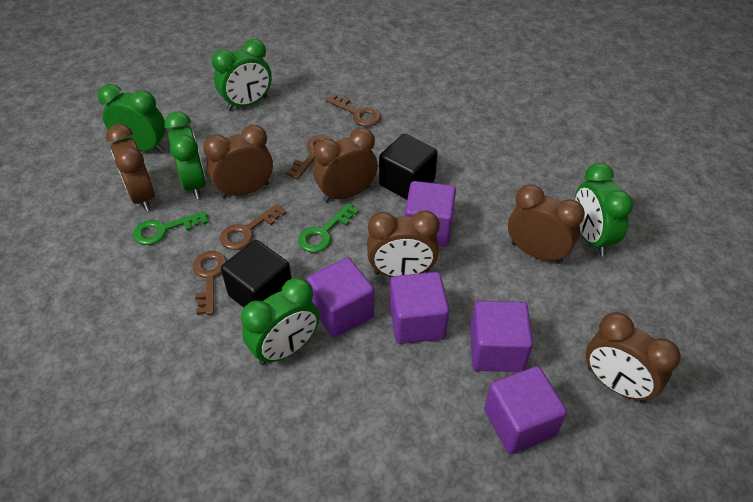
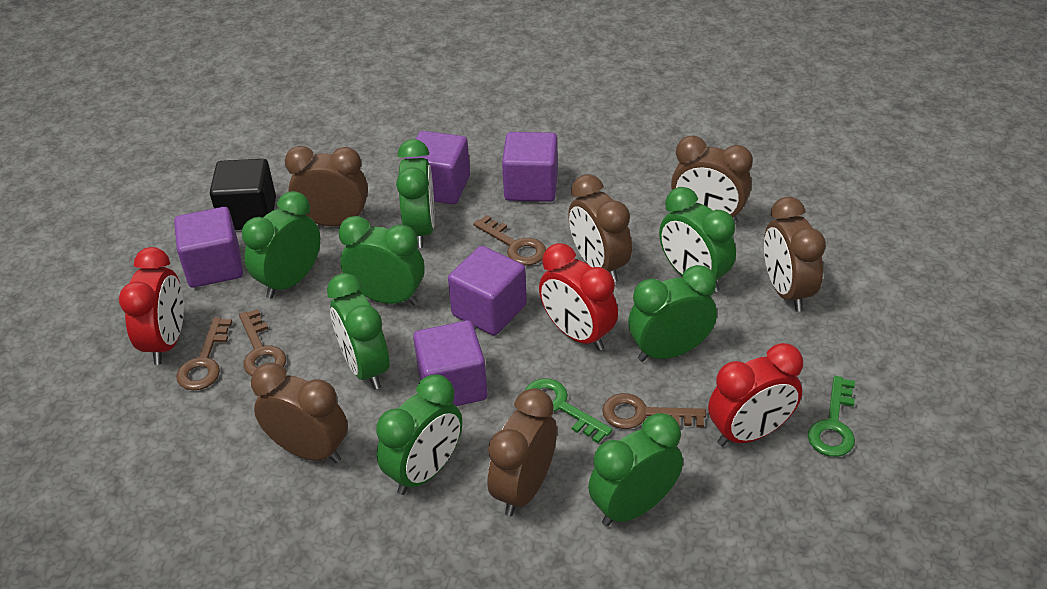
black cube: 2 -> 1
green clock: 5 -> 8
red clock: 0 -> 3

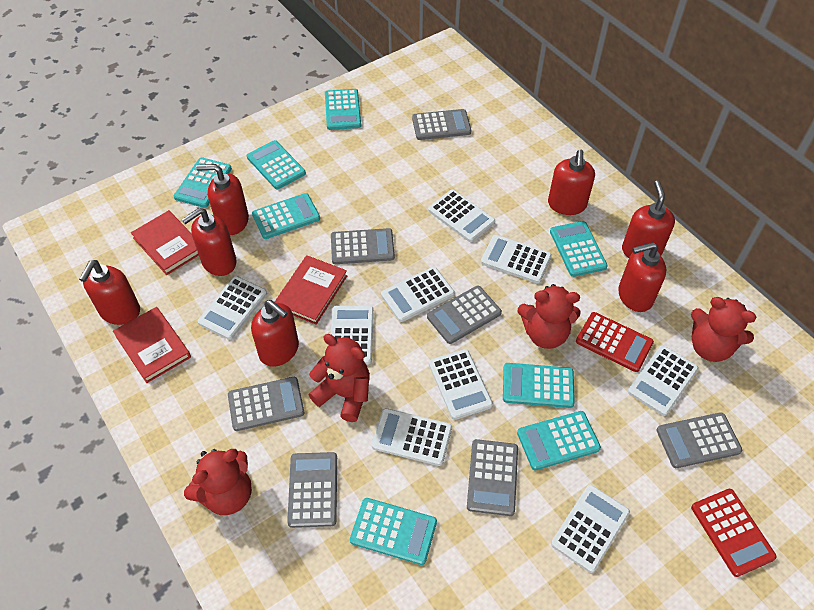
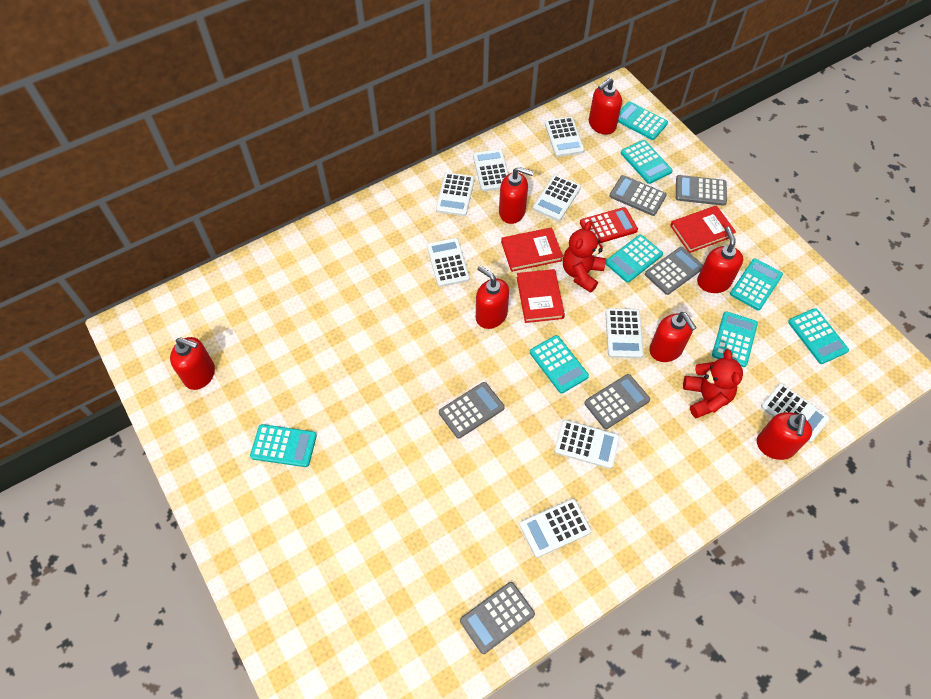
grey calculator: 7 -> 6
red calculator: 2 -> 1
red teddy bear: 4 -> 2

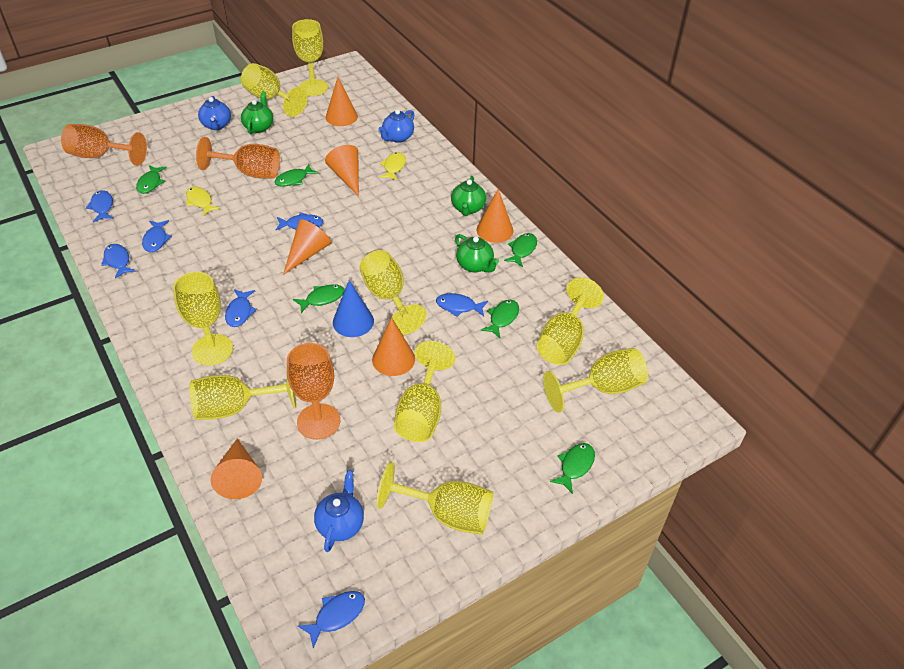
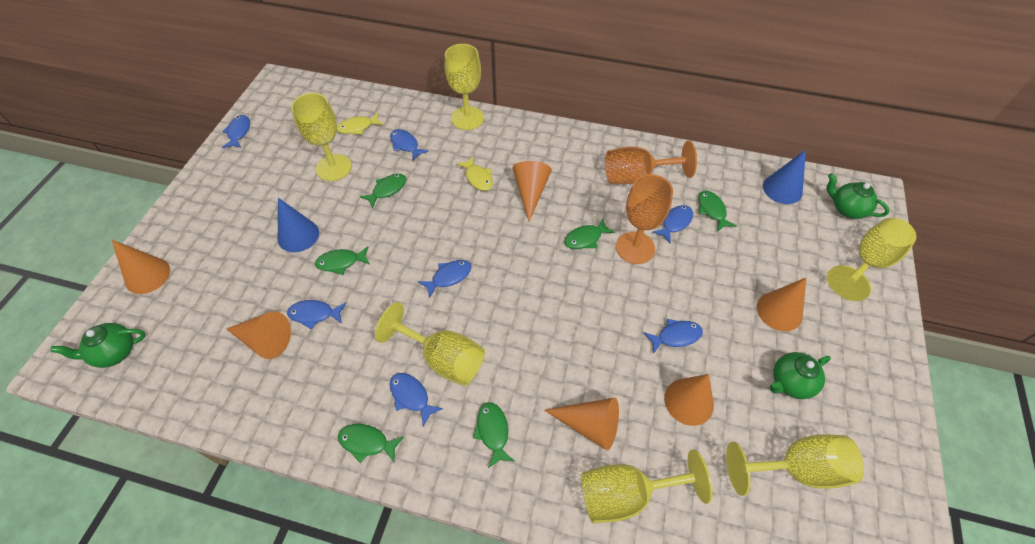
blue cone: 1 -> 2
blue teapot: 3 -> 0
orange goblet: 3 -> 2
yellow goblet: 9 -> 6

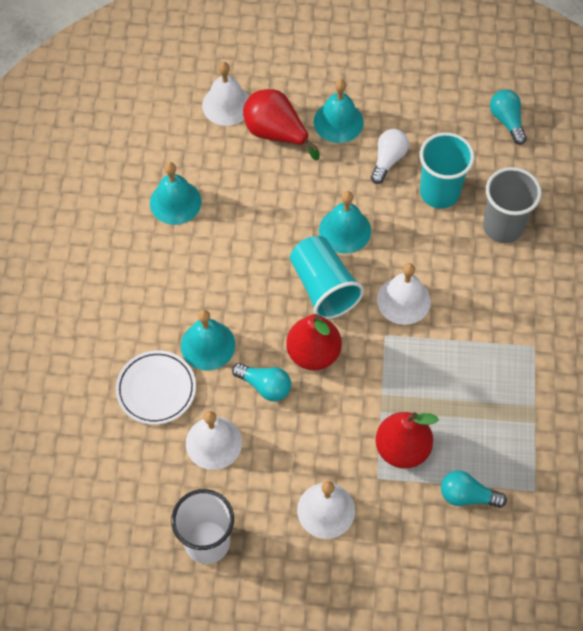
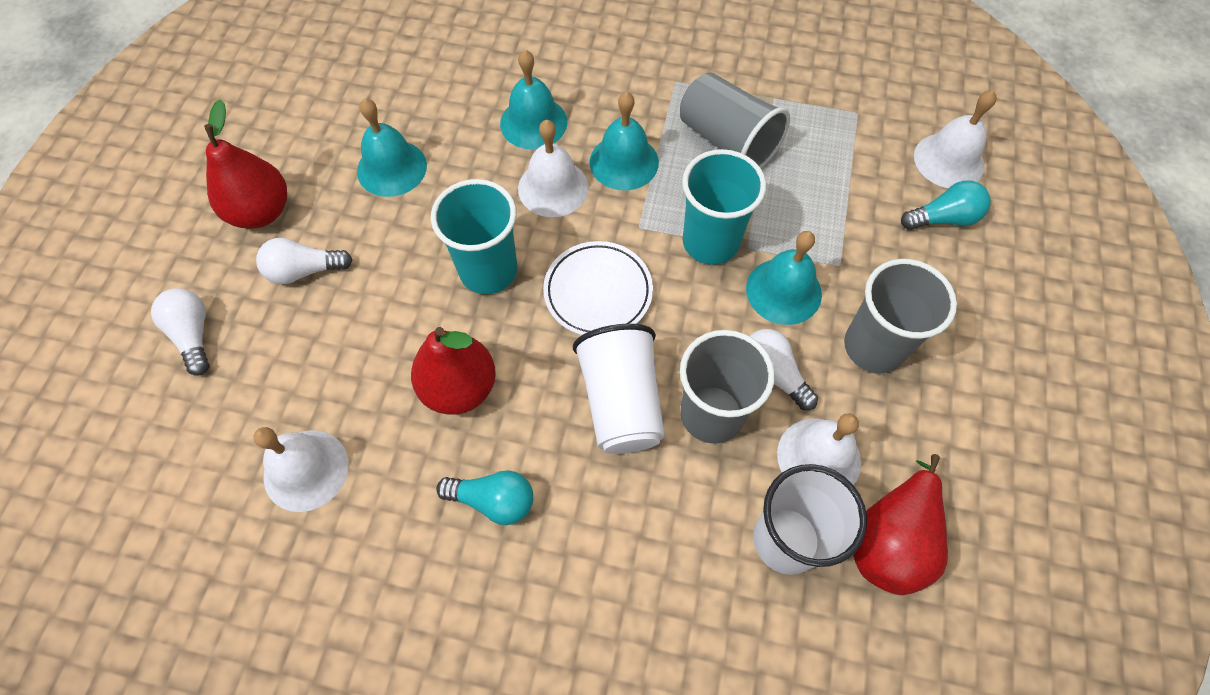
grey cup: 1 -> 3
turquoise light bulb: 3 -> 2
white cup: 1 -> 2
white light bulb: 1 -> 3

□ □ □ □

TASK TO CARRY OUT: Pictures aside, the material must be written out word for word.

OUTPUT OF THE TASK:
black cube: 2 -> 1
green clock: 5 -> 8
red clock: 0 -> 3

grey calculator: 7 -> 6
red calculator: 2 -> 1
red teddy bear: 4 -> 2

blue cone: 1 -> 2
blue teapot: 3 -> 0
orange goblet: 3 -> 2
yellow goblet: 9 -> 6

grey cup: 1 -> 3
turquoise light bulb: 3 -> 2
white cup: 1 -> 2
white light bulb: 1 -> 3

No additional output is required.